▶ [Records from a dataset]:

----------

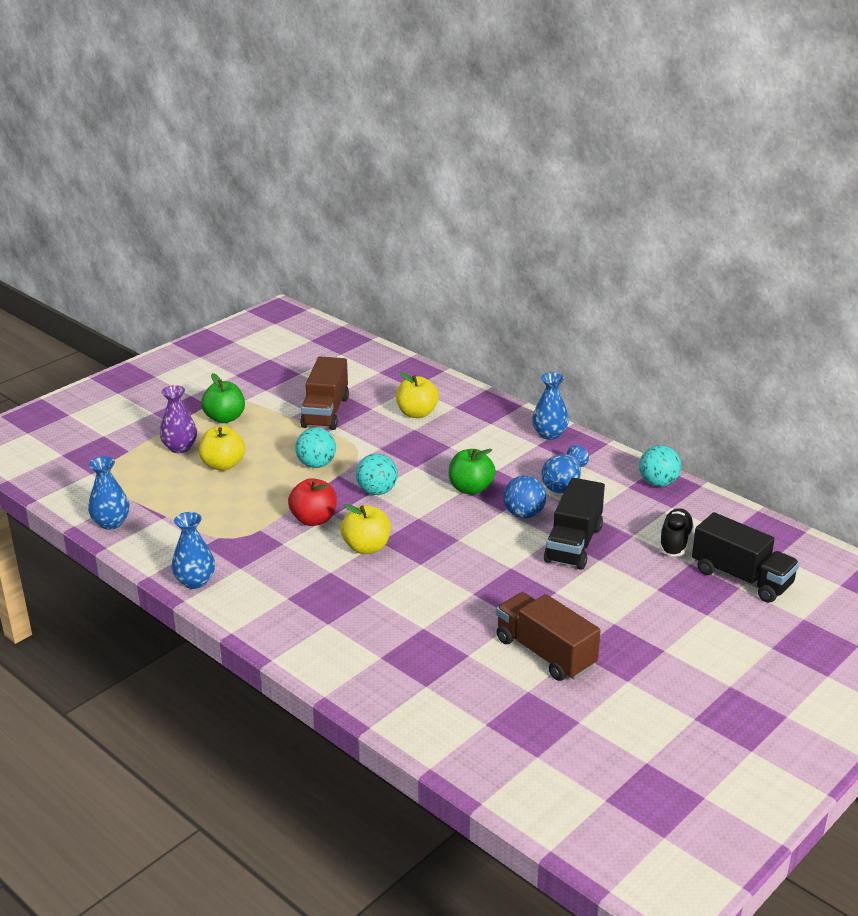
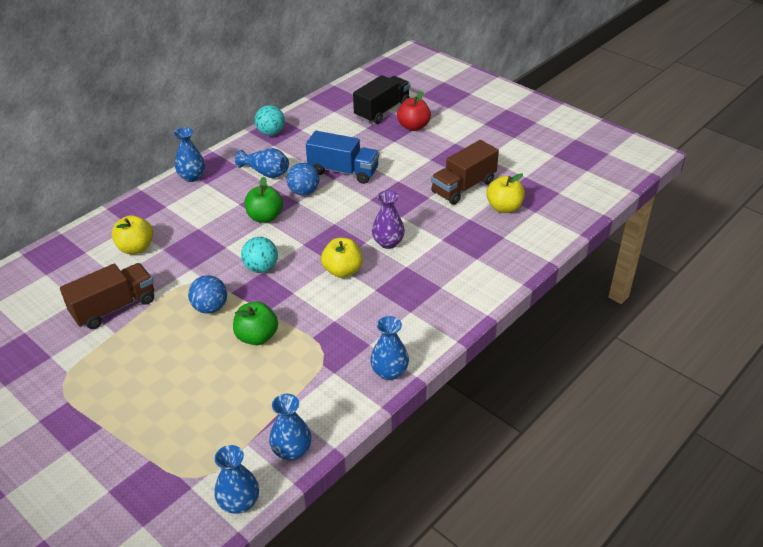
camera: 90 degrees left, 10 degrees up
purple vase [160,385,197,453] -> purple vase moved to [372,190,405,249]
yellow apple [199,426,245,471] -> yellow apple moved to [486,173,525,213]
green apple [201,373,245,423] -> green apple moved to [233,302,278,345]
red apple [288,478,337,526] -> red apple moved to [397,91,431,131]
turquoise ball [295,428,336,468] -> blue ball [188,275,227,314]
brown truck [300,356,349,430] -> brown truck turned 45 degrees counterclockwise [60,263,154,329]
black truck [544,478,605,570] -> blue truck [306,131,379,184]
black shoe [659,508,694,556] -> none
none -> blue vase [214,445,259,514]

----------

▶ [Aim of the exercise]: All lines from the one with "brown truck [300,356,349,430]" through the final line above are to be quoted exactly; quote no other line.

▶ [Answer to the exercise]:
brown truck [300,356,349,430] -> brown truck turned 45 degrees counterclockwise [60,263,154,329]
black truck [544,478,605,570] -> blue truck [306,131,379,184]
black shoe [659,508,694,556] -> none
none -> blue vase [214,445,259,514]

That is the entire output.